EXERCISE AIM: Using the records below, transcribe word for word the stretch from the line that contains "white pot [130,381,330,535] -> none" through the line that contains "grey domino [527,594,602,679]", both end lines included, and nothing else.

Object position data:

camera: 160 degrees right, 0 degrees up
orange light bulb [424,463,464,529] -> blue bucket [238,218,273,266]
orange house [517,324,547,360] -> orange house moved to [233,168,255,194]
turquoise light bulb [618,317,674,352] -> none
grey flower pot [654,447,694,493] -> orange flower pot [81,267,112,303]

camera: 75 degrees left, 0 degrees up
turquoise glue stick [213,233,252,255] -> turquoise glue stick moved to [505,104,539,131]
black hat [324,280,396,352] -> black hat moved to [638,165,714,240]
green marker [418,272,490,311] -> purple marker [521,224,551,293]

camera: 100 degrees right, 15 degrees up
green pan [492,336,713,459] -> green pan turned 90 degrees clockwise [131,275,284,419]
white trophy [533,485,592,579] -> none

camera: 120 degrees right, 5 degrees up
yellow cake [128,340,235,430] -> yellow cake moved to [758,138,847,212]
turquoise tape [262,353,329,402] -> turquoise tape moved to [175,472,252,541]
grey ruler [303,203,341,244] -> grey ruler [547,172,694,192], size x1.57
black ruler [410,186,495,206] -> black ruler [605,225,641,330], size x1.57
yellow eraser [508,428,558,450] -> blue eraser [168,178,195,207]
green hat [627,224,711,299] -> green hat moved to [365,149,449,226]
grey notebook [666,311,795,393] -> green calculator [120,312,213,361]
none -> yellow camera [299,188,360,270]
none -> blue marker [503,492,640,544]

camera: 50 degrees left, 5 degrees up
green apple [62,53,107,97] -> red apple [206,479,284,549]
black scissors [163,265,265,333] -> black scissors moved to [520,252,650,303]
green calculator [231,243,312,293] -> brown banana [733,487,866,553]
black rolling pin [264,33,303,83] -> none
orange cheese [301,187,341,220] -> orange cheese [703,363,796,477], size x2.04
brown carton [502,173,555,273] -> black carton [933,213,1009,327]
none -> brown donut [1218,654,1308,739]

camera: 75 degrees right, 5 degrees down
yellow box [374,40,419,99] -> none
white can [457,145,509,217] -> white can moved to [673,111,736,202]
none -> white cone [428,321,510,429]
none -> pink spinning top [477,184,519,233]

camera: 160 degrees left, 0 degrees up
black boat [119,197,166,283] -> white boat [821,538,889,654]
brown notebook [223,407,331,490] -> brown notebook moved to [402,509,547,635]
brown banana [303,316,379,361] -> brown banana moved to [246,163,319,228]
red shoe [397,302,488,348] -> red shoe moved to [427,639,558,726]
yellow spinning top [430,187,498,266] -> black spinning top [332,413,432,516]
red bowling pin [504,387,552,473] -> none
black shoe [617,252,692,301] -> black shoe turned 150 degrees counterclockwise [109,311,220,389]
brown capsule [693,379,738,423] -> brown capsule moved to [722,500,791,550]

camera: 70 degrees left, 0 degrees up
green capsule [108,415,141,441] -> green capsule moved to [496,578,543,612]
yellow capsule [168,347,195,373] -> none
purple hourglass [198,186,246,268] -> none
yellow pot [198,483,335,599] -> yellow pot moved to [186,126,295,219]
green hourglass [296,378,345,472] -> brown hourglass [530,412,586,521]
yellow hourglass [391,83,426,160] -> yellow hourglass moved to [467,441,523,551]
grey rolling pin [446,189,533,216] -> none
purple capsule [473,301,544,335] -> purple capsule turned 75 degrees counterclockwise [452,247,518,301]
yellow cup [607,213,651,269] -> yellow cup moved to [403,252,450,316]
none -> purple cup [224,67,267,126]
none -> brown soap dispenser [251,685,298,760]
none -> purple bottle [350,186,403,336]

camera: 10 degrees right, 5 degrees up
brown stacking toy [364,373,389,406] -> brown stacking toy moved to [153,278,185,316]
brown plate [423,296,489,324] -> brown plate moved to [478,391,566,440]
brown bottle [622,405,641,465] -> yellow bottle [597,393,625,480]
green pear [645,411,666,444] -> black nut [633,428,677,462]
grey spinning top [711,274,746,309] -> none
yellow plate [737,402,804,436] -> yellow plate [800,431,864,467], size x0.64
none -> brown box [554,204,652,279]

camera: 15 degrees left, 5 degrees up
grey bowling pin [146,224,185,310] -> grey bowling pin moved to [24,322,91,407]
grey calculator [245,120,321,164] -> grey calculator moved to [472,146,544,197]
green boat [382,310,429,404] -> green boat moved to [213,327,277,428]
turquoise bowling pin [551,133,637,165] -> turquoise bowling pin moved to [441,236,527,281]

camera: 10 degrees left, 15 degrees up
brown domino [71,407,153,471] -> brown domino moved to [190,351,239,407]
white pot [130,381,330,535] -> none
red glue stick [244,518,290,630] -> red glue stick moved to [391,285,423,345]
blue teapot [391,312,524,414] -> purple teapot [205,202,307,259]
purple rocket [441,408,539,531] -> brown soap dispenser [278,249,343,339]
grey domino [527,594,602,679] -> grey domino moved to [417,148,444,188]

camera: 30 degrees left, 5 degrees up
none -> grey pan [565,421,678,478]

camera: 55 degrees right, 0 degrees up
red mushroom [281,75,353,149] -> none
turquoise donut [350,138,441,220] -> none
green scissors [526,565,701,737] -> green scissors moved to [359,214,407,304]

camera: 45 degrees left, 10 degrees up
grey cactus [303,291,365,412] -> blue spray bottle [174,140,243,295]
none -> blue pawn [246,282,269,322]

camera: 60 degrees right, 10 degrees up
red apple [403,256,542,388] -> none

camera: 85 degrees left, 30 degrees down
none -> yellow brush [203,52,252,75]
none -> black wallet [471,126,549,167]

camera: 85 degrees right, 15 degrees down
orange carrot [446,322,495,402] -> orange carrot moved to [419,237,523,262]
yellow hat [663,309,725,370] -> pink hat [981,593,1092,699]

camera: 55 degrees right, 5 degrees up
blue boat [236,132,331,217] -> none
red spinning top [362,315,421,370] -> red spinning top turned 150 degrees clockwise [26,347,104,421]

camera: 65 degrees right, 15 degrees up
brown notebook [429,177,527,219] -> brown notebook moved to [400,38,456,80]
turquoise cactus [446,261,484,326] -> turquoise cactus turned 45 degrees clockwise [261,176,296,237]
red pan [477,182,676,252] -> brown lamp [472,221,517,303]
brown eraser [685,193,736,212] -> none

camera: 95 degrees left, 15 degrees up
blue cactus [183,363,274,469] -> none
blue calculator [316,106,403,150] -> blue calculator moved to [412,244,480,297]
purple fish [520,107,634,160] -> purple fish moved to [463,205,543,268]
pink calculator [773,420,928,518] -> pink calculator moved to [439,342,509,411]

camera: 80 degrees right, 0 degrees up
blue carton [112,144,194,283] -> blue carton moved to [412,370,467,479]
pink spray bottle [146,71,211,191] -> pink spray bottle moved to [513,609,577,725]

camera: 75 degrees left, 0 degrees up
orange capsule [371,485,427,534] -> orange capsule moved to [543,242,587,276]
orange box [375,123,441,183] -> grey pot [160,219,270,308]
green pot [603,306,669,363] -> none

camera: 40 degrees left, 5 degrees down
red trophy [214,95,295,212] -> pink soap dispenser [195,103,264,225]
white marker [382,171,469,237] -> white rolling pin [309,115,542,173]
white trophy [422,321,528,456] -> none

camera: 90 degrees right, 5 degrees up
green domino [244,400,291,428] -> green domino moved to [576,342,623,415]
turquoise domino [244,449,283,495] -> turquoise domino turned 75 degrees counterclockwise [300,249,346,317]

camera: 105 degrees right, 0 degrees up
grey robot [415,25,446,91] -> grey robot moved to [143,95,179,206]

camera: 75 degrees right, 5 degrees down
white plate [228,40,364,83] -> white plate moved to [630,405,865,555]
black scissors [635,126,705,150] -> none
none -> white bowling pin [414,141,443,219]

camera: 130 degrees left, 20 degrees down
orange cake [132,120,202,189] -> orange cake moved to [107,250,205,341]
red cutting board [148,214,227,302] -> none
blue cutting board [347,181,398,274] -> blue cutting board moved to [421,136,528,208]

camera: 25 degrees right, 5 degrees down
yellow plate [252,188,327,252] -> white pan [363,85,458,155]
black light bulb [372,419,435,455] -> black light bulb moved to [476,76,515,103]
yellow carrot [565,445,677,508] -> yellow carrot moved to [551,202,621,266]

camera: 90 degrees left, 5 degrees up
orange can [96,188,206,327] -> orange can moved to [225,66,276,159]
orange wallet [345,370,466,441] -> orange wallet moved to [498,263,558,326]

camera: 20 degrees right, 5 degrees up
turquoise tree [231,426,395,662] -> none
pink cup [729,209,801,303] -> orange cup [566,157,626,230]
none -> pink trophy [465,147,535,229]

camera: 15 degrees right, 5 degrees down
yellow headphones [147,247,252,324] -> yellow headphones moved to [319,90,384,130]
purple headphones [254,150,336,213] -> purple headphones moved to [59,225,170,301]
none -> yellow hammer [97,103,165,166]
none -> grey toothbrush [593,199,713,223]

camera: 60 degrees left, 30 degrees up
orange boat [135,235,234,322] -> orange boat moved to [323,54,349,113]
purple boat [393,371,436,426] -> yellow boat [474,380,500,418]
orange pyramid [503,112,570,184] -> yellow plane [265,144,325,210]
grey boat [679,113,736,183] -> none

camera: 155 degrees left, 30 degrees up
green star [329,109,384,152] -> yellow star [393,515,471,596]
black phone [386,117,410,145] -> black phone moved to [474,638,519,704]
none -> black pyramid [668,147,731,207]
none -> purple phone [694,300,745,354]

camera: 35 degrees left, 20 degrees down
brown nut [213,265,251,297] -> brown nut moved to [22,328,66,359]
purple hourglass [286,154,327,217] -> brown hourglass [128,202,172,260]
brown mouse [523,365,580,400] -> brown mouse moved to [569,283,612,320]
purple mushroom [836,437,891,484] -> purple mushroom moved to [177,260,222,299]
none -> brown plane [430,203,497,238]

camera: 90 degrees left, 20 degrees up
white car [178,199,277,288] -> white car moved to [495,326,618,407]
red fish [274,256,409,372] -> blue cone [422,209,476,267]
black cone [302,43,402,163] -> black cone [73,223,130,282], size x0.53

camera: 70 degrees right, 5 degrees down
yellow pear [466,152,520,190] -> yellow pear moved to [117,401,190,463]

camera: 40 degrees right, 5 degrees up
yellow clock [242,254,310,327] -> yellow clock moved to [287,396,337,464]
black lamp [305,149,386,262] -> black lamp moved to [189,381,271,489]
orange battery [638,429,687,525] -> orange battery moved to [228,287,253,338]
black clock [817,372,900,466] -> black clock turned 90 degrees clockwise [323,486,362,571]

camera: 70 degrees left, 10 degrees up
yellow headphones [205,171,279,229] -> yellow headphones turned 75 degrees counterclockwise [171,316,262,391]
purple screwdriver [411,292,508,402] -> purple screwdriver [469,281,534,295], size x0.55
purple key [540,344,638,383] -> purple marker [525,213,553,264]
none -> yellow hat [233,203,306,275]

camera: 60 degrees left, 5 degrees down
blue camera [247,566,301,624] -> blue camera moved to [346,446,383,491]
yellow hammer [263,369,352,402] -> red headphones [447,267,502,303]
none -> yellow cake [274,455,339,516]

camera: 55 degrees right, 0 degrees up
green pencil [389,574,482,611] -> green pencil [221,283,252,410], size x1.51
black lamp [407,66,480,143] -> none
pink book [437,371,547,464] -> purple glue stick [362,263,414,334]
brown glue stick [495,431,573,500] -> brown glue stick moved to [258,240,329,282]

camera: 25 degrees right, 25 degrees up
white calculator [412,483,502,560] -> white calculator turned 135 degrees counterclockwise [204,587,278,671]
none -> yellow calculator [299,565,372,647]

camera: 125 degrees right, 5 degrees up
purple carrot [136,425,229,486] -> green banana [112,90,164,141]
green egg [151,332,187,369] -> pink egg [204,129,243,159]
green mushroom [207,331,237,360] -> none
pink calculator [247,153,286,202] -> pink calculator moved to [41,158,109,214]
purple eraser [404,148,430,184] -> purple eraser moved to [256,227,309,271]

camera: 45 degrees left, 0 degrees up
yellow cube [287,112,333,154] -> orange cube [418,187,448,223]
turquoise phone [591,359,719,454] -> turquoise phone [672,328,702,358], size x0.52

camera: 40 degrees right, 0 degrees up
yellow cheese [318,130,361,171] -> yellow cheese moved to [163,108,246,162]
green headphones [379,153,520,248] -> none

EXERCISE RESULT:
white pot [130,381,330,535] -> none
red glue stick [244,518,290,630] -> red glue stick moved to [391,285,423,345]
blue teapot [391,312,524,414] -> purple teapot [205,202,307,259]
purple rocket [441,408,539,531] -> brown soap dispenser [278,249,343,339]
grey domino [527,594,602,679] -> grey domino moved to [417,148,444,188]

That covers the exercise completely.